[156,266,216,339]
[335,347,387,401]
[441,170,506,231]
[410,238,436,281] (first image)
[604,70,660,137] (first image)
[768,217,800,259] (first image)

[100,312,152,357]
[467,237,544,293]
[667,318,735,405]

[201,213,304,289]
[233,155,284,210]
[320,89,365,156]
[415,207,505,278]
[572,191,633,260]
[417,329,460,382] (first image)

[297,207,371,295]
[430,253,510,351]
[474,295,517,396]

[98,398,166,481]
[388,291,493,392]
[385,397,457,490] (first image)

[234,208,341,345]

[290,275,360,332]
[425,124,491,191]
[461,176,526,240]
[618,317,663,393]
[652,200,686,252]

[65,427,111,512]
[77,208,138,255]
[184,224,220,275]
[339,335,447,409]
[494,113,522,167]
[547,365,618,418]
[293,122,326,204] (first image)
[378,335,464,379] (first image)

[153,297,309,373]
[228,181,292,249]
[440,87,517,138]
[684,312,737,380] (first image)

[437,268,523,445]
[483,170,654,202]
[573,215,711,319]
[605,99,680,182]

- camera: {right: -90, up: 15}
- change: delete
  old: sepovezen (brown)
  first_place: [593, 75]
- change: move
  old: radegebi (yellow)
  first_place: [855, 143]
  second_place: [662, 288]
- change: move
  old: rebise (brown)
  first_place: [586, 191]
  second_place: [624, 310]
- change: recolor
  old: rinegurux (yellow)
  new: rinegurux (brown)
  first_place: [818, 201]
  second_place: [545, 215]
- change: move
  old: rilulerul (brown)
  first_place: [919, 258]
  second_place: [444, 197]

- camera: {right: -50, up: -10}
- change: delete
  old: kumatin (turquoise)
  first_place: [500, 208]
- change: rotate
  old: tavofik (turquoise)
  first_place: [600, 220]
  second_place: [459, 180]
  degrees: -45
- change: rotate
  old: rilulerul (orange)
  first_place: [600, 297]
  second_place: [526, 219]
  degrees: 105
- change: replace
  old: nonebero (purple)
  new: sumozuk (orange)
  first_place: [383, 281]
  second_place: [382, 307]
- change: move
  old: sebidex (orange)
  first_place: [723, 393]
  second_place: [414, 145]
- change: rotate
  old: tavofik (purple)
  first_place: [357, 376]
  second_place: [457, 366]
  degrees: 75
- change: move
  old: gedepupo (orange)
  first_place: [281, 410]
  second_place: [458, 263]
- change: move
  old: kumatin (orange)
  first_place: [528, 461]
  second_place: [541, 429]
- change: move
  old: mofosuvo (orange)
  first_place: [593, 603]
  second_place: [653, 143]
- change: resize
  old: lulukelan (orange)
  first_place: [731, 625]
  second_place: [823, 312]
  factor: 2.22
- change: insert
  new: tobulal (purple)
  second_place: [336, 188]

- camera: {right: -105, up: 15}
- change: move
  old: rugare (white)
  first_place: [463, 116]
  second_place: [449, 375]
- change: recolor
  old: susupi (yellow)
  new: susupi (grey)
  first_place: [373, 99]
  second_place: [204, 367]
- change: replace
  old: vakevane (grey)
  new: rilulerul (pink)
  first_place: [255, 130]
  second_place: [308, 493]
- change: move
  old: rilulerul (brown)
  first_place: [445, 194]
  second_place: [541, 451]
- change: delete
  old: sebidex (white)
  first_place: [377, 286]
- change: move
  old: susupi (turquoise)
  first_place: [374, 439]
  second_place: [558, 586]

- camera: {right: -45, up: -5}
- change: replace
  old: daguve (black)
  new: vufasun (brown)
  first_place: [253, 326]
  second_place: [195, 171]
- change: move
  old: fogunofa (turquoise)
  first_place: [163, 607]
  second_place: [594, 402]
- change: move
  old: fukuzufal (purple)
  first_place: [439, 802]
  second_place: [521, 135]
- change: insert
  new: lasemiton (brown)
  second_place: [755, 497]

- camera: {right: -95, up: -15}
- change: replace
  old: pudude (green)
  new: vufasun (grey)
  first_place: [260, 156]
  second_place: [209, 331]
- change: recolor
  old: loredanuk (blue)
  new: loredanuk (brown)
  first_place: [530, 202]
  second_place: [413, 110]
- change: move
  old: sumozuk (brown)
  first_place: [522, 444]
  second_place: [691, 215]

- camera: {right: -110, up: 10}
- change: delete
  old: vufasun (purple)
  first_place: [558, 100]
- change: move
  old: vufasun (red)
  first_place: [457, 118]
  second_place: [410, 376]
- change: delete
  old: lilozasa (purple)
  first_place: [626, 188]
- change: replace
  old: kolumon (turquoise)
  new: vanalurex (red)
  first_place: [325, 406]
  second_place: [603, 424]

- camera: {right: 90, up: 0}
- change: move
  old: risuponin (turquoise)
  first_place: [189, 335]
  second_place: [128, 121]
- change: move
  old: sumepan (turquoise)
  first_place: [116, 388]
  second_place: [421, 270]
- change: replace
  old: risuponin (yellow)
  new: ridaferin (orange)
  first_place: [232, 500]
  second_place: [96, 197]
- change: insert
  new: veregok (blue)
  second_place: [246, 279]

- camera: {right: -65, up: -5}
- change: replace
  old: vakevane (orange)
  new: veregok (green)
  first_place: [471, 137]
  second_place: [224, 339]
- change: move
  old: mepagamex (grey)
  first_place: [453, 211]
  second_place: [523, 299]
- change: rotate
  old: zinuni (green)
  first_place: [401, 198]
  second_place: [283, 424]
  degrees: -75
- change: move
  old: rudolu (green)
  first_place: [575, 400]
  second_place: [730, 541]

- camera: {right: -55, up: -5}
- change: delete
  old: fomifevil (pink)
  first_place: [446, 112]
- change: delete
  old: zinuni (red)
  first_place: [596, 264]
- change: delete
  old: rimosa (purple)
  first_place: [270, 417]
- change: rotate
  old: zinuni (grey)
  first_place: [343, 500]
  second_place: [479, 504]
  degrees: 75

Problem to work on: Please return only the lines above, starting at the line that has "first_place: [818, 201]" and ending at the line that has "first_place: [919, 258]", keeping both and leaving each one unchanged.

Solution:
  first_place: [818, 201]
  second_place: [545, 215]
- change: move
  old: rilulerul (brown)
  first_place: [919, 258]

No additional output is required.